--- Input records ---
────────────────────
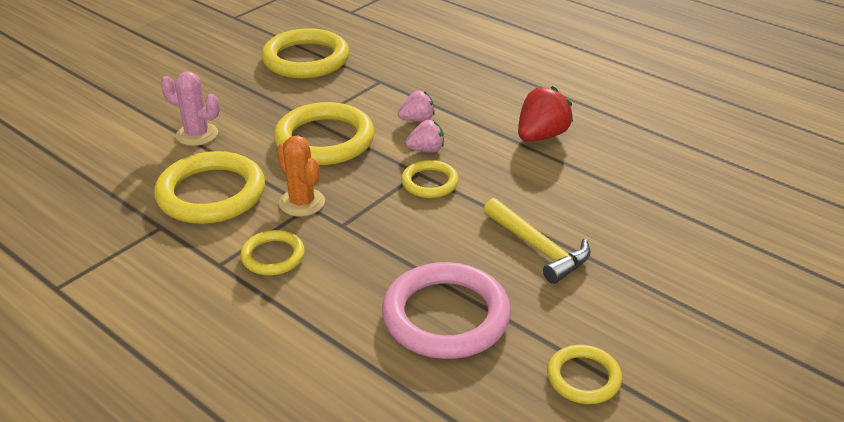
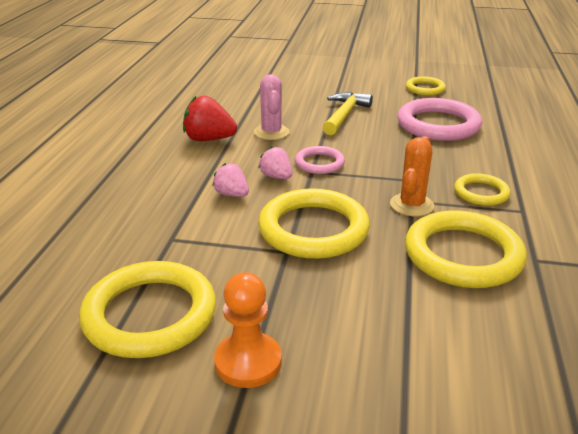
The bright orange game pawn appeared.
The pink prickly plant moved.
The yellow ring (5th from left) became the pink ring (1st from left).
────────────────────
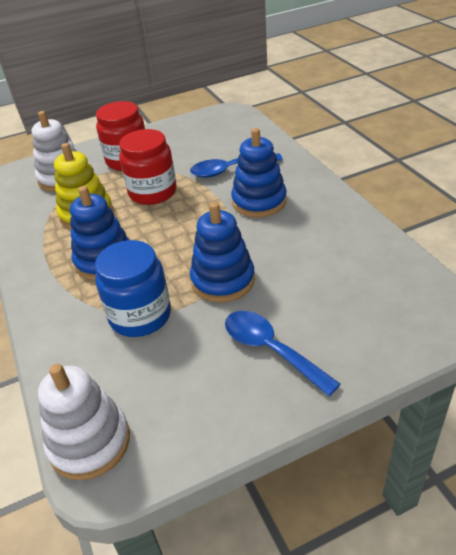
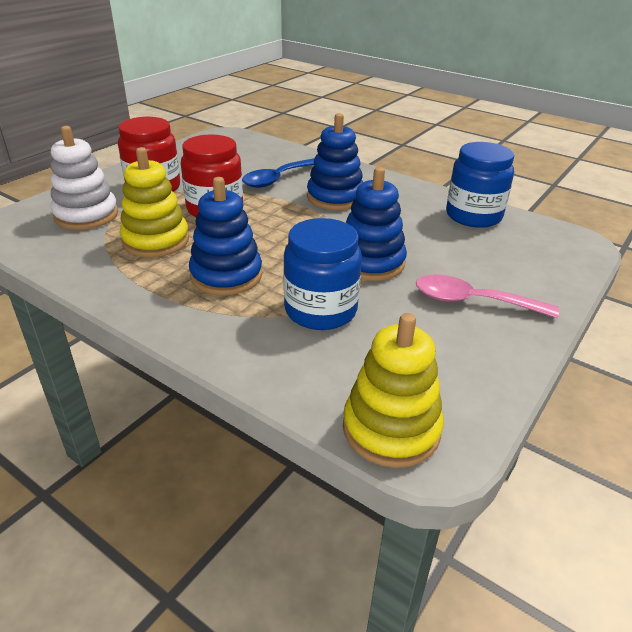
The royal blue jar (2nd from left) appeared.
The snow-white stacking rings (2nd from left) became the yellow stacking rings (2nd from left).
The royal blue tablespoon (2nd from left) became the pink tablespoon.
────────────────────
--- Task directions ---
Go through the entries. Report every line that contains the word "blue".

--- Solution to this problem ---
The royal blue jar (2nd from left) appeared.
The royal blue tablespoon (2nd from left) became the pink tablespoon.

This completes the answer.